◆ **TASK DETAILS**
Tally every line of the listing where the string "white" is found, and state the total alone.

◆ **PROVIDED INFORMATION**
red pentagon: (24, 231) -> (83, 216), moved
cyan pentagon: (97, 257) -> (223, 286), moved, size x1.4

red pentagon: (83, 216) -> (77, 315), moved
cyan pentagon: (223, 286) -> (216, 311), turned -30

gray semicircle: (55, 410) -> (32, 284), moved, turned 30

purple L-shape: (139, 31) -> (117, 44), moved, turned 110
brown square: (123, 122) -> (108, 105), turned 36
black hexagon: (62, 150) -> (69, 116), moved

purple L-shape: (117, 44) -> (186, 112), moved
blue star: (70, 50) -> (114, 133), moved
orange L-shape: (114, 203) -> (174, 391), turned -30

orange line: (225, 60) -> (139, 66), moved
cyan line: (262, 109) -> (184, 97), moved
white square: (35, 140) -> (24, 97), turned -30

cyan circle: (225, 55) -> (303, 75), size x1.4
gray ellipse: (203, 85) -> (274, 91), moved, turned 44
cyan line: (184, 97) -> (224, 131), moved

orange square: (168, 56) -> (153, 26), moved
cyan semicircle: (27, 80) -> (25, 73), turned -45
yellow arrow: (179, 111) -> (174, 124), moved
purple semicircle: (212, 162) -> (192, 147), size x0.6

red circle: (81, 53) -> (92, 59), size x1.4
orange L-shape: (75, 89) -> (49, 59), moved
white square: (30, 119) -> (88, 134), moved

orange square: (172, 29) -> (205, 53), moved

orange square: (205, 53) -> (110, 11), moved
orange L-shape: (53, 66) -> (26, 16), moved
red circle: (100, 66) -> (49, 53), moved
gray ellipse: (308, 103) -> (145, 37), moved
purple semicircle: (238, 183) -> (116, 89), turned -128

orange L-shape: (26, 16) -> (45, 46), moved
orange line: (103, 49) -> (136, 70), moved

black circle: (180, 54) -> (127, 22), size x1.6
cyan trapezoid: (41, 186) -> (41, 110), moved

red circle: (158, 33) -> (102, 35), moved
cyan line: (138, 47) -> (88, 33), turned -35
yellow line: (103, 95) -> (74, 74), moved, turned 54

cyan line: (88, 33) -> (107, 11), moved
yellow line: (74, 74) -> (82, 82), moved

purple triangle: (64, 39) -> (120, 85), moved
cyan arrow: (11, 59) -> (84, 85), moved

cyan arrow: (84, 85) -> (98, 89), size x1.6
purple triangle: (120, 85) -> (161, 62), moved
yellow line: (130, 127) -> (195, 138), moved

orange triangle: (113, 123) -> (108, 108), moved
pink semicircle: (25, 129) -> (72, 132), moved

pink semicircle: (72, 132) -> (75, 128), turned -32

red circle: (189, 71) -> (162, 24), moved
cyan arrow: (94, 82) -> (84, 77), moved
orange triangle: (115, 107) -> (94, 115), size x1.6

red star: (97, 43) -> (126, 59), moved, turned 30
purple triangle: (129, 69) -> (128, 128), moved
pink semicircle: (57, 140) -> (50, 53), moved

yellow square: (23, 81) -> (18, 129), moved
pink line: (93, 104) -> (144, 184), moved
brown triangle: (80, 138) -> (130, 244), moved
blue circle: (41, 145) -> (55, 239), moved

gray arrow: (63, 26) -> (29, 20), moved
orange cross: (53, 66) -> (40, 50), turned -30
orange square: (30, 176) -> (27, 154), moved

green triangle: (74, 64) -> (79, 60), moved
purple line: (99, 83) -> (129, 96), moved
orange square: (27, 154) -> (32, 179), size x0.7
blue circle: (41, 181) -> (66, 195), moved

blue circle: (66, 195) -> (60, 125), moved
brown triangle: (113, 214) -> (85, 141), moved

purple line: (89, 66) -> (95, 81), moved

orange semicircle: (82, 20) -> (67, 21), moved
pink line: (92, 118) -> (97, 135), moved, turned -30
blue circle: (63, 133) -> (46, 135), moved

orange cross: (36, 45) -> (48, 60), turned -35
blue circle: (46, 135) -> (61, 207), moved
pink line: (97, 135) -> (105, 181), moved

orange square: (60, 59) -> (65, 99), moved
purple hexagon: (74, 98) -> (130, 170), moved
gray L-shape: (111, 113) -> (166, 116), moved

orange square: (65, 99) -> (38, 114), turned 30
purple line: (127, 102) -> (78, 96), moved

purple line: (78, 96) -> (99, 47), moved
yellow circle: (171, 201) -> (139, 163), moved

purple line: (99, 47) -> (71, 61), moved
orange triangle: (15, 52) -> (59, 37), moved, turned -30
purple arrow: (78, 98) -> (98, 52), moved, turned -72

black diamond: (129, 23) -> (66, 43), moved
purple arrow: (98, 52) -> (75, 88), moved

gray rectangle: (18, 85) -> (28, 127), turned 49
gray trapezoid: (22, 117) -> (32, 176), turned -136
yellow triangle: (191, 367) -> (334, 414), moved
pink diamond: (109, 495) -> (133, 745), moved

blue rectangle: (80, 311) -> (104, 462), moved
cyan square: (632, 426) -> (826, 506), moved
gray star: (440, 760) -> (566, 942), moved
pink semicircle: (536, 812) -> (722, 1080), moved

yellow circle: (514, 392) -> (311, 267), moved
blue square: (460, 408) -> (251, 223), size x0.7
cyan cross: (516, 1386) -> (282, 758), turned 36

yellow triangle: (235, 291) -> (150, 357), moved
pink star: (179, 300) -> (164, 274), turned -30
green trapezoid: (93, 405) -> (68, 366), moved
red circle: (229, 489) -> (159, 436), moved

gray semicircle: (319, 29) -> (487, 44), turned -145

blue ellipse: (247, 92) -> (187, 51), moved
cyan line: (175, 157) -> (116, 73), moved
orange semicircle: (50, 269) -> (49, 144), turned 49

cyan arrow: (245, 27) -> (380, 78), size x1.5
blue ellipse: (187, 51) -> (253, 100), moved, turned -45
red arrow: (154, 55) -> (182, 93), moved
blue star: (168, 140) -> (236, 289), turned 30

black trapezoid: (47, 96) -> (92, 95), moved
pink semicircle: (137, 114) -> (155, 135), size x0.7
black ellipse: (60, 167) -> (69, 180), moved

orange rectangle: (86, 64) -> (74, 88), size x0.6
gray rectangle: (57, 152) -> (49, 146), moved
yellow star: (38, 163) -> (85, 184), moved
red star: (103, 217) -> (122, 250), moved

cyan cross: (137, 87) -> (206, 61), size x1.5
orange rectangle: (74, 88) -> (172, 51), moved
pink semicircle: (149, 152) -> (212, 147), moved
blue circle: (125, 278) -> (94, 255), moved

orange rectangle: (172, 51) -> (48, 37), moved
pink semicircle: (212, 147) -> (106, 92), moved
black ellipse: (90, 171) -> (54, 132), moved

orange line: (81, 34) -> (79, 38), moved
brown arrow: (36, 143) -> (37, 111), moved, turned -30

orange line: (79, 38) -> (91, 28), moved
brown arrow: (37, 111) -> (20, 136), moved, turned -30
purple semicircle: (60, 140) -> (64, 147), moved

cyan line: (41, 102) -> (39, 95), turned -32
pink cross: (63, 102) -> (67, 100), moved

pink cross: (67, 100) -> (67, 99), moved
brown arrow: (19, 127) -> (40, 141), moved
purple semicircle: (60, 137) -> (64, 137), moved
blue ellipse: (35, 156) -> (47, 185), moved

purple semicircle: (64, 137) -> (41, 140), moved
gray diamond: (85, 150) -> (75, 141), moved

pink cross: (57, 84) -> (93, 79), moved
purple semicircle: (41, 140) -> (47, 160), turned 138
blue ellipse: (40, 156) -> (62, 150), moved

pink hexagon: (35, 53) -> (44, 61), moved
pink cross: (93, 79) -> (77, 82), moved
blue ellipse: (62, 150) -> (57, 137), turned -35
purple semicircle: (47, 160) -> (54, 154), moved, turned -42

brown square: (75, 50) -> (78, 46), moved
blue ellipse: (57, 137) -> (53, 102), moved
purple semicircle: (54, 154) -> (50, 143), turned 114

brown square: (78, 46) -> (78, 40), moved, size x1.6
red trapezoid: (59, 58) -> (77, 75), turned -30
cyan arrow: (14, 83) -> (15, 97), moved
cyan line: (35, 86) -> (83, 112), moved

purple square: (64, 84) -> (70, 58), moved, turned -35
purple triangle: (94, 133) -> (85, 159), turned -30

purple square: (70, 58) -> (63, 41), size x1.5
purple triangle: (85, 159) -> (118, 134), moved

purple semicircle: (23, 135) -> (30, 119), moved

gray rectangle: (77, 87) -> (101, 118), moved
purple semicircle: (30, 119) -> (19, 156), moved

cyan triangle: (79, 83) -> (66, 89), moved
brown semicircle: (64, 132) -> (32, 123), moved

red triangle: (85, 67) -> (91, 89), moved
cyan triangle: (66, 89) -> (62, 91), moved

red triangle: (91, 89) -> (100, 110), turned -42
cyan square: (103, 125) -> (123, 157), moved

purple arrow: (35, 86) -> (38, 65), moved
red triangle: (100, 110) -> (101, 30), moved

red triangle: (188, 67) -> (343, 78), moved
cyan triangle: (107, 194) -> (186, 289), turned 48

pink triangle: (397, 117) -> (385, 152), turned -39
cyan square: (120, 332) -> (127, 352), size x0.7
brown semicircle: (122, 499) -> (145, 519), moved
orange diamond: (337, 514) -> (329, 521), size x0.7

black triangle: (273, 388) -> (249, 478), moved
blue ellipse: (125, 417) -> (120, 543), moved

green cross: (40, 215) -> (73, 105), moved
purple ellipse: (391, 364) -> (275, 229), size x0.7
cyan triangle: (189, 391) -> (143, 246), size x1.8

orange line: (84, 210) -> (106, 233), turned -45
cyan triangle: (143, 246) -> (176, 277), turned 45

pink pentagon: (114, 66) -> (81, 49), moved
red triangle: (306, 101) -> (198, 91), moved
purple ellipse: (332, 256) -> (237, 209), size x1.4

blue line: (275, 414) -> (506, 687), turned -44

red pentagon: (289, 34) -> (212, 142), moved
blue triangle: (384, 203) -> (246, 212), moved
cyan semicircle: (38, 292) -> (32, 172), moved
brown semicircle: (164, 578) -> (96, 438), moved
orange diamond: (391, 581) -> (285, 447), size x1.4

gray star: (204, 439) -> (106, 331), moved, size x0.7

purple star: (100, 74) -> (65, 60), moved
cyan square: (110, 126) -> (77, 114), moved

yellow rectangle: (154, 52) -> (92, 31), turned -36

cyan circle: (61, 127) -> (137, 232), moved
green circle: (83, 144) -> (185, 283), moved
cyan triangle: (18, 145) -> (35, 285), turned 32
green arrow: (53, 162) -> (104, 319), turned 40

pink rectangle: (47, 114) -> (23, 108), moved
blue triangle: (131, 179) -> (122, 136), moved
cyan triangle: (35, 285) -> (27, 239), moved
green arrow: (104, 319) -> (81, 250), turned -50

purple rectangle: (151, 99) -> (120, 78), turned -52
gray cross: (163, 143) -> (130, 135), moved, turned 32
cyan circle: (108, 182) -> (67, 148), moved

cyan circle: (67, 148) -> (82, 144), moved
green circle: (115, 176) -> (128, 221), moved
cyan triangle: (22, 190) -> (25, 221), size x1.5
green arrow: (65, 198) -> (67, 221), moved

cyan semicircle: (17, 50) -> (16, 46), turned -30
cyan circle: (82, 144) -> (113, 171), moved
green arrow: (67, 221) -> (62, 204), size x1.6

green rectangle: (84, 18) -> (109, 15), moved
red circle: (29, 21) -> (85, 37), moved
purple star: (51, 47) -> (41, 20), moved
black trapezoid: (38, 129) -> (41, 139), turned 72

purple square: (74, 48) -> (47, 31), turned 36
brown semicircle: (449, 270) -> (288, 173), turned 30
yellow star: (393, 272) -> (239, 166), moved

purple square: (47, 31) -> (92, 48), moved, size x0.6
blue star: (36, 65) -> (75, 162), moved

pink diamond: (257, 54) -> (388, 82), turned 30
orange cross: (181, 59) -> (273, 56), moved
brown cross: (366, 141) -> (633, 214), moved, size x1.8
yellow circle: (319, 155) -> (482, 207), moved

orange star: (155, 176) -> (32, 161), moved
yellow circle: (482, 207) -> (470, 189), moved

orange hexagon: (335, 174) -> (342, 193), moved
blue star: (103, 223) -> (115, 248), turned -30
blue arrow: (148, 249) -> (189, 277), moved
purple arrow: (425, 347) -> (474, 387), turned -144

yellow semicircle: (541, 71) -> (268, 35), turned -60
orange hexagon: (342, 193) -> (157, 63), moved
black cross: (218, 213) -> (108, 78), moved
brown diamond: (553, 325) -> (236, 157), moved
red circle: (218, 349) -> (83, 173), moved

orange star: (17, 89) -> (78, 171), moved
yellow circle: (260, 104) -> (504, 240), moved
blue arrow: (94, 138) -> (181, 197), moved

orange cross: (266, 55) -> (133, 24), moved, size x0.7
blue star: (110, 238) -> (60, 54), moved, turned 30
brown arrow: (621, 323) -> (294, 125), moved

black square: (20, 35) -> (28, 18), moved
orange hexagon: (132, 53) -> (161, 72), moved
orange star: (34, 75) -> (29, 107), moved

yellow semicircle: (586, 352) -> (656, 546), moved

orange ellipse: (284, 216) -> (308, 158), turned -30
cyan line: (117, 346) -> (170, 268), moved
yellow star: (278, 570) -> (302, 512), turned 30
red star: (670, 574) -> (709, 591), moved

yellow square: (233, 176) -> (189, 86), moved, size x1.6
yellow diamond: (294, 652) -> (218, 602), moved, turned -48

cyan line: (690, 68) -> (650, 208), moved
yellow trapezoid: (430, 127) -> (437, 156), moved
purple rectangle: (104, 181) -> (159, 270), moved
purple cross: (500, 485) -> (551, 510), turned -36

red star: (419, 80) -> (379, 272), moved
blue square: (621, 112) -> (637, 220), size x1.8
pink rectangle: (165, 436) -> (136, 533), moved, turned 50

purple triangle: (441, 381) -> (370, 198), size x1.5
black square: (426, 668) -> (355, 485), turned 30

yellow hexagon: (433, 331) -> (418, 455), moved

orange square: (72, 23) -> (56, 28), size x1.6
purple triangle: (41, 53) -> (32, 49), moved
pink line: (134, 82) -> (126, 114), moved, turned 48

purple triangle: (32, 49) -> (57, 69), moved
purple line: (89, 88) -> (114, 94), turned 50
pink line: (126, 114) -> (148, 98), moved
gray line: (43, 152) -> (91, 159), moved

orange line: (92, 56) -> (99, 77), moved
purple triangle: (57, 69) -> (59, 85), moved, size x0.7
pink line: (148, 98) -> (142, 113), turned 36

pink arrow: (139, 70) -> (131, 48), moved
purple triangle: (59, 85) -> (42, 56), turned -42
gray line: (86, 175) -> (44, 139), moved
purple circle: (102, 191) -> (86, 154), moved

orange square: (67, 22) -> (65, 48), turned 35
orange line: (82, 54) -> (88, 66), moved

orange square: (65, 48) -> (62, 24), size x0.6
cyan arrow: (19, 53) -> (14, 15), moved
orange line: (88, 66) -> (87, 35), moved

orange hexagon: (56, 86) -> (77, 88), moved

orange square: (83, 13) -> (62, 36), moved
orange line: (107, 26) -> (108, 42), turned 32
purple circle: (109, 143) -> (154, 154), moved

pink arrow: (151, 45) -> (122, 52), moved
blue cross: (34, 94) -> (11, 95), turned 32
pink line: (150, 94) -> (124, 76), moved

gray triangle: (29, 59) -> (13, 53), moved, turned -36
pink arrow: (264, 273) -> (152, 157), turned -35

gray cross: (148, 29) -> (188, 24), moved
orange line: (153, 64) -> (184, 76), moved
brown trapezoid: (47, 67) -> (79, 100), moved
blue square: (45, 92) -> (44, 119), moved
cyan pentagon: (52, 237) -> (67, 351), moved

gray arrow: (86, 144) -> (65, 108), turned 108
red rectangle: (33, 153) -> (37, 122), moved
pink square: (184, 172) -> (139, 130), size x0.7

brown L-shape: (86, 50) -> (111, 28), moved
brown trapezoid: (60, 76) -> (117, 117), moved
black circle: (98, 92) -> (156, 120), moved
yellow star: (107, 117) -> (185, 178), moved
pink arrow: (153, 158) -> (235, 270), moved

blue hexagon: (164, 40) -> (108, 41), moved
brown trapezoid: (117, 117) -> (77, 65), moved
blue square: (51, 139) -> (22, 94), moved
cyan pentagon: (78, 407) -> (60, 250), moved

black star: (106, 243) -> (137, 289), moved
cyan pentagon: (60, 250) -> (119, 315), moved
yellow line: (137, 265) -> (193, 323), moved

◆ **SOLVED PROBLEM**
2